Among the lines below, keep only those from the one containing "Segment regions of" through the one containing "Wrap output in", and reproduce them exactly.

§ §

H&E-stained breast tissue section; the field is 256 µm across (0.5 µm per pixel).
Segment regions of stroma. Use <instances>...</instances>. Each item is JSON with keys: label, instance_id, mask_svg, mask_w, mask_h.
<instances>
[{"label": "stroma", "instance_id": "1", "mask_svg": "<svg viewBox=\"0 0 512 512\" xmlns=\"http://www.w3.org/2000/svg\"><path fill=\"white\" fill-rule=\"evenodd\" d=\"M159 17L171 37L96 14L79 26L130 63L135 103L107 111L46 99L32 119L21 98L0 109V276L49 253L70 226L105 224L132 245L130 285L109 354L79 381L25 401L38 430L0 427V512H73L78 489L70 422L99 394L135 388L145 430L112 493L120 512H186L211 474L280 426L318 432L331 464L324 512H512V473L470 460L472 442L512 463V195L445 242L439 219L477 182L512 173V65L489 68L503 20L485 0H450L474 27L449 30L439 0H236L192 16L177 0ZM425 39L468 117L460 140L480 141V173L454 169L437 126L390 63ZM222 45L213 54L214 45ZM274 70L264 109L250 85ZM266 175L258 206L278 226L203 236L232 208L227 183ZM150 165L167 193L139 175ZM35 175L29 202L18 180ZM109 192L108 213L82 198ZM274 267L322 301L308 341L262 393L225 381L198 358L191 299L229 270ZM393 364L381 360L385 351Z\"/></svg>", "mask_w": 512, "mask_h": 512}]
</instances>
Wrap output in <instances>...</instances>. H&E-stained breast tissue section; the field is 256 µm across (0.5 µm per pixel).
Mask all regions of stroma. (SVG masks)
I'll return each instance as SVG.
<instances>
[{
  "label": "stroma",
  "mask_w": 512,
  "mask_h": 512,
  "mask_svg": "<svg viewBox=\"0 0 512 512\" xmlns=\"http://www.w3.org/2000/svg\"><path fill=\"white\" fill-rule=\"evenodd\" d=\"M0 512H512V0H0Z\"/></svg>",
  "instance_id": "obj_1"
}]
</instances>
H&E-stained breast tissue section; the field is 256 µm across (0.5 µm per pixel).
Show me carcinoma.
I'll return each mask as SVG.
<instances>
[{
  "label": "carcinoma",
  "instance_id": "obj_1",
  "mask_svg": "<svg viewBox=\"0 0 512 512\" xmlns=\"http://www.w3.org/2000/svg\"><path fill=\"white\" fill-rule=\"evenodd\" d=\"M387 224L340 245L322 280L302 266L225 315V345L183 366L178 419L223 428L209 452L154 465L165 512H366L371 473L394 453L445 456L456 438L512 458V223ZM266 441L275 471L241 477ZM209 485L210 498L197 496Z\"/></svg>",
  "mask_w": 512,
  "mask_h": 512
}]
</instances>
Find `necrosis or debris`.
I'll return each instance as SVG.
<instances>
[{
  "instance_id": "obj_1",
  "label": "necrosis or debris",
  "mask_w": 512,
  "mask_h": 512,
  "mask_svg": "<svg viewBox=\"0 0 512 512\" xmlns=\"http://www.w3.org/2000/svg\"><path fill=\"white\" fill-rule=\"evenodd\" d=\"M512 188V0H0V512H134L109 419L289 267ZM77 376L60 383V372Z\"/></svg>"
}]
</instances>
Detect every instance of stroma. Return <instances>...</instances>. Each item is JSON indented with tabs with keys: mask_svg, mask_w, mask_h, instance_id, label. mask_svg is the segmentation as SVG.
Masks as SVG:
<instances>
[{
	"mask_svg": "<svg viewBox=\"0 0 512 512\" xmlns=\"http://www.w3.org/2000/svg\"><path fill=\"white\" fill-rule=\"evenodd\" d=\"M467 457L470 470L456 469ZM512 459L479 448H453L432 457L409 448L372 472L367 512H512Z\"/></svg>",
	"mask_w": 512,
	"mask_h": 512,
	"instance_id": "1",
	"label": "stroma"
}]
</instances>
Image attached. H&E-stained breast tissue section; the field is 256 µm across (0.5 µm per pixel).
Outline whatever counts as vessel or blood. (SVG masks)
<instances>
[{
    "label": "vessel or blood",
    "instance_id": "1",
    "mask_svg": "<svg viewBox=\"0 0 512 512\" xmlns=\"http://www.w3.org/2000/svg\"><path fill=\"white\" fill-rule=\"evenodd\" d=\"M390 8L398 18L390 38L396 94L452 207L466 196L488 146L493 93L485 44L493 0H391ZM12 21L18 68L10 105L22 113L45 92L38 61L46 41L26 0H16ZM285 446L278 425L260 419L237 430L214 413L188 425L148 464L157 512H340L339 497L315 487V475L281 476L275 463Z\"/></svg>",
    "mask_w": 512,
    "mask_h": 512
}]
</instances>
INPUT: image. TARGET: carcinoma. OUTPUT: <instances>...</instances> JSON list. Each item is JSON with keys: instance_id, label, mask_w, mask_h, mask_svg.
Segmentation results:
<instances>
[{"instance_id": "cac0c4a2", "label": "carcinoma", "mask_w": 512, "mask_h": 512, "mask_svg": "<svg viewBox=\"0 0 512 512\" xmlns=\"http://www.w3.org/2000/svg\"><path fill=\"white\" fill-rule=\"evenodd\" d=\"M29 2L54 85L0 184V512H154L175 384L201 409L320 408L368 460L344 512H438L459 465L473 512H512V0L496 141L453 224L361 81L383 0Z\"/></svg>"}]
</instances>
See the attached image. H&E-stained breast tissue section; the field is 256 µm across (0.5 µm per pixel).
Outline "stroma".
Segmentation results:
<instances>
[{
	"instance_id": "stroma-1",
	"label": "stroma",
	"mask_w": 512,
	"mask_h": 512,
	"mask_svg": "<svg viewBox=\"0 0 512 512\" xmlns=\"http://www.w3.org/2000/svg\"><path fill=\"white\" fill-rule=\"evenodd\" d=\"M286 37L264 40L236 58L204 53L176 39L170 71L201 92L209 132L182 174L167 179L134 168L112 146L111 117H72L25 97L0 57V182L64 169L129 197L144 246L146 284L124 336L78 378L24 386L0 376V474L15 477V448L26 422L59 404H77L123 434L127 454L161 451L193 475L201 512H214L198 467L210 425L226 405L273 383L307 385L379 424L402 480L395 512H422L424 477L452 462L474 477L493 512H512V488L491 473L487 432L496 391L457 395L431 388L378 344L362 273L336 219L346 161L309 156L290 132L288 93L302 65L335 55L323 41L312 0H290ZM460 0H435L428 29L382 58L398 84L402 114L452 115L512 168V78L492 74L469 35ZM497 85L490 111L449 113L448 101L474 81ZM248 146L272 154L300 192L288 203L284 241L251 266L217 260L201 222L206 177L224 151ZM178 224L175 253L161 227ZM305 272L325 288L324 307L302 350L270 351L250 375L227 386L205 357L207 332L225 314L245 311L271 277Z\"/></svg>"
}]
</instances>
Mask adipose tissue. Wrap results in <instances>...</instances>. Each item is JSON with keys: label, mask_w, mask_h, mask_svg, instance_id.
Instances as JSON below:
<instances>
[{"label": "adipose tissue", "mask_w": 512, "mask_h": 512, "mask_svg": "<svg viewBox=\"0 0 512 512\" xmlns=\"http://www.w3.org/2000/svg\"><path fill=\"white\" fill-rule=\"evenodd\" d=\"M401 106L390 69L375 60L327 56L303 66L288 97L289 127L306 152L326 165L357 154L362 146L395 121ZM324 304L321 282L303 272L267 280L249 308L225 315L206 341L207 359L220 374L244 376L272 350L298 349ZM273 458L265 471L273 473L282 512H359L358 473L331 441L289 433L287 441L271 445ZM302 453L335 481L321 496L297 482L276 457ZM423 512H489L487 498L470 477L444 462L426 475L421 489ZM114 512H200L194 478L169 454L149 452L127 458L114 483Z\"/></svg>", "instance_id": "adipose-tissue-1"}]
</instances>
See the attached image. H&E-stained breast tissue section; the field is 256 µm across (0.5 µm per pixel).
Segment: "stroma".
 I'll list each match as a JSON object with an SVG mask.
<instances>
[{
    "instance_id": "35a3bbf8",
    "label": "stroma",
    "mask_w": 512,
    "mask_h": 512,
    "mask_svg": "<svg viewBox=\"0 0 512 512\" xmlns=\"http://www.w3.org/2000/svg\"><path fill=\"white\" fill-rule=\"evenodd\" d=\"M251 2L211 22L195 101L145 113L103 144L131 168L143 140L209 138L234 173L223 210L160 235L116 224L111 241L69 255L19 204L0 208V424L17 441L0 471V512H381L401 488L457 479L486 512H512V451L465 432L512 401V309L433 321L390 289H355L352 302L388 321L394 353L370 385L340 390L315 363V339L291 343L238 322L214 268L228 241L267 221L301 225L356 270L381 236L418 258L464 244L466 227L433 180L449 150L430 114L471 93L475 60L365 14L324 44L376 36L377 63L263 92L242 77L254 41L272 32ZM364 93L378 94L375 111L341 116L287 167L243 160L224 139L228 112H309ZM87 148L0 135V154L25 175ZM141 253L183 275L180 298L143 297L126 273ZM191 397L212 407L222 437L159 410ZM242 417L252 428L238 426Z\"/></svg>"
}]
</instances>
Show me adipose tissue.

§ §

■ Answer to the problem:
Segment regions of stroma. Use <instances>...</instances>. Each item is JSON with keys: label, instance_id, mask_svg, mask_w, mask_h.
<instances>
[{"label": "stroma", "instance_id": "1", "mask_svg": "<svg viewBox=\"0 0 512 512\" xmlns=\"http://www.w3.org/2000/svg\"><path fill=\"white\" fill-rule=\"evenodd\" d=\"M159 17L171 37L96 14L79 26L130 63L135 103L107 111L46 99L32 119L21 98L0 109V276L49 253L70 226L105 224L132 245L130 285L109 354L79 381L25 401L38 430L0 427V512H73L78 489L70 422L99 394L135 388L145 430L112 493L120 512H186L211 474L280 426L318 432L331 464L324 512H512V473L470 460L472 442L512 463V195L445 242L439 219L477 182L512 173V65L489 68L503 20L485 0H450L474 27L449 30L439 0H236L192 16L177 0ZM425 39L468 117L460 140L480 141V173L454 169L437 126L390 63ZM222 45L213 54L214 45ZM274 70L264 109L250 85ZM266 175L258 206L278 226L203 236L232 208L227 183ZM150 165L167 193L139 175ZM35 175L29 202L18 180ZM109 192L108 213L82 198ZM274 267L322 301L308 341L262 393L225 381L198 358L191 299L229 270ZM393 364L381 360L385 351Z\"/></svg>", "mask_w": 512, "mask_h": 512}]
</instances>
Wrap output in <instances>...</instances>. H&E-stained breast tissue section; the field is 256 µm across (0.5 µm per pixel).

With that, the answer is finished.